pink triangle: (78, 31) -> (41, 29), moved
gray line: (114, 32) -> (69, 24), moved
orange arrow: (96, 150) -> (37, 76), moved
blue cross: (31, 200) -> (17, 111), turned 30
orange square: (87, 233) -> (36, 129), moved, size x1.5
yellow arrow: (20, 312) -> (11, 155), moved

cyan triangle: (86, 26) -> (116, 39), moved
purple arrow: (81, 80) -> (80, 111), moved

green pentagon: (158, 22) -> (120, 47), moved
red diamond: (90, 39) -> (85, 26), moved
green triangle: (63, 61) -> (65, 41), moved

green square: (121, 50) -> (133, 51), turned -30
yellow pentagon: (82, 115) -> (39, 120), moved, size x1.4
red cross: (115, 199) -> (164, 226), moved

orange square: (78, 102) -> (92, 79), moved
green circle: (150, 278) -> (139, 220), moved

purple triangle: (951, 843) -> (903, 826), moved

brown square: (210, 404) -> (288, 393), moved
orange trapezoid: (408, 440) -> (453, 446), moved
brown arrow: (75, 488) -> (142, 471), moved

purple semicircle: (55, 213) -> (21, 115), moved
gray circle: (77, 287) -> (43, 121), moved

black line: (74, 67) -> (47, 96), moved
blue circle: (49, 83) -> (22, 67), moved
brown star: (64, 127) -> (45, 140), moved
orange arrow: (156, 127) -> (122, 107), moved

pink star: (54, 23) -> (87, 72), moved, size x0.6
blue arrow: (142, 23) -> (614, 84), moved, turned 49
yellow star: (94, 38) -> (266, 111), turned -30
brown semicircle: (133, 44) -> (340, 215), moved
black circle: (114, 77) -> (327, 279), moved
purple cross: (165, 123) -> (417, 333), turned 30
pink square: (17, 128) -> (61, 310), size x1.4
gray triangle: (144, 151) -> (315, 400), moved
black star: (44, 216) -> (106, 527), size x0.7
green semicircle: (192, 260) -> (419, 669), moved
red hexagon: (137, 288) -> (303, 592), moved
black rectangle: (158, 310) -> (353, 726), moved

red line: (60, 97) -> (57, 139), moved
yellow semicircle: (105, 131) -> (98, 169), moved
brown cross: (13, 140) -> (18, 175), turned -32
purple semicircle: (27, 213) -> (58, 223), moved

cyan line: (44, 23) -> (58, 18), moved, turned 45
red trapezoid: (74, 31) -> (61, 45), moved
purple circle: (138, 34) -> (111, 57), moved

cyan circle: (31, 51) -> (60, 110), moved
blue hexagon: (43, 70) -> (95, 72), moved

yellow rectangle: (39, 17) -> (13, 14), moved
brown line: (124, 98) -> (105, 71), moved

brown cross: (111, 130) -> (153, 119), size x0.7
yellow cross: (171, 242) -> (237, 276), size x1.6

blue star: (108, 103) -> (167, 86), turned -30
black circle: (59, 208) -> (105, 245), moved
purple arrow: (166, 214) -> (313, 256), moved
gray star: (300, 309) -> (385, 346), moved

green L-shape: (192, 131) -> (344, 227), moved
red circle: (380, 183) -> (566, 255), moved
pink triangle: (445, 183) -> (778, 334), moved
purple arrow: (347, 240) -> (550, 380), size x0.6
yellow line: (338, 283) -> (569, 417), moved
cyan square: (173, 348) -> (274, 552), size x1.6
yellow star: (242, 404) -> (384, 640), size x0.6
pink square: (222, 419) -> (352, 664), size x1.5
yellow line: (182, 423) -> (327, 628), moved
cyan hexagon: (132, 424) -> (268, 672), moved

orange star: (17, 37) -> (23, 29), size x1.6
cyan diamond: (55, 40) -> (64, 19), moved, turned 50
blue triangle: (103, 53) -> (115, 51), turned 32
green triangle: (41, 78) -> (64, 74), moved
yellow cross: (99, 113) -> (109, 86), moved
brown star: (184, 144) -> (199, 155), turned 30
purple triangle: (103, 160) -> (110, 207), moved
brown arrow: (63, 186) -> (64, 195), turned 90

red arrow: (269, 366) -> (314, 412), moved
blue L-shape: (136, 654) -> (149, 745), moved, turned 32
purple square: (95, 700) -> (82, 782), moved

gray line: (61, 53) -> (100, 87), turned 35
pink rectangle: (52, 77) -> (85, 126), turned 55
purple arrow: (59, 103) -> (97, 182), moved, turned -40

* * *

**Work required:** The answer must consist of each line in the entries above that includes "purple".

**Your solution:**
purple arrow: (81, 80) -> (80, 111), moved
purple triangle: (951, 843) -> (903, 826), moved
purple semicircle: (55, 213) -> (21, 115), moved
purple cross: (165, 123) -> (417, 333), turned 30
purple semicircle: (27, 213) -> (58, 223), moved
purple circle: (138, 34) -> (111, 57), moved
purple arrow: (166, 214) -> (313, 256), moved
purple arrow: (347, 240) -> (550, 380), size x0.6
purple triangle: (103, 160) -> (110, 207), moved
purple square: (95, 700) -> (82, 782), moved
purple arrow: (59, 103) -> (97, 182), moved, turned -40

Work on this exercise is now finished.